%%
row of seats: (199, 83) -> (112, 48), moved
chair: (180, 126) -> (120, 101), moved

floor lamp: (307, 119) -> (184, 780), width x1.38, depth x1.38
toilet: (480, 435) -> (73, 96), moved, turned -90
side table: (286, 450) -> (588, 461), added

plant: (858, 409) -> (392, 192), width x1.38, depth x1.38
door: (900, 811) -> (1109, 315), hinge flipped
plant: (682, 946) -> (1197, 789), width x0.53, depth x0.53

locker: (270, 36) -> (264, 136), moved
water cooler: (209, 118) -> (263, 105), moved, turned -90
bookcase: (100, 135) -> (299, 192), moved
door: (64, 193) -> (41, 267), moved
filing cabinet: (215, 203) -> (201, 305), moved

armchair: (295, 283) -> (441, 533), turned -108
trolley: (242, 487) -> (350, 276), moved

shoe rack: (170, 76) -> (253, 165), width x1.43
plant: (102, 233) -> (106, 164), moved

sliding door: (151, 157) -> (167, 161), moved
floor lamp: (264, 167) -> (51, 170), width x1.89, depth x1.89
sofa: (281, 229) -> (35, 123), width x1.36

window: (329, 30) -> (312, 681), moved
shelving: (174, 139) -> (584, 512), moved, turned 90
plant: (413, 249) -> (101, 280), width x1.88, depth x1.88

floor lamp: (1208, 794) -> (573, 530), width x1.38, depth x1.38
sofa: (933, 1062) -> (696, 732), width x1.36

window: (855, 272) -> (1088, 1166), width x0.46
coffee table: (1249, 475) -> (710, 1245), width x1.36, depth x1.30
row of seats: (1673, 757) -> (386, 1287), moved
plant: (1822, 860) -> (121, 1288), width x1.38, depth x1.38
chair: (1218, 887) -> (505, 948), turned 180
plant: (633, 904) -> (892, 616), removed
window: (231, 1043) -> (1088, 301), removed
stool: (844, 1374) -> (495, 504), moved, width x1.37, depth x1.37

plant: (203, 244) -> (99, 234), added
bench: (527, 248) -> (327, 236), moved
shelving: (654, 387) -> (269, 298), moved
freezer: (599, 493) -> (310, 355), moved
%%
AIM OF THE EXERCISE: What is the number of lines in the data above that include the word "table"? Answer with that number only.

WRITTEN ANSWER: 2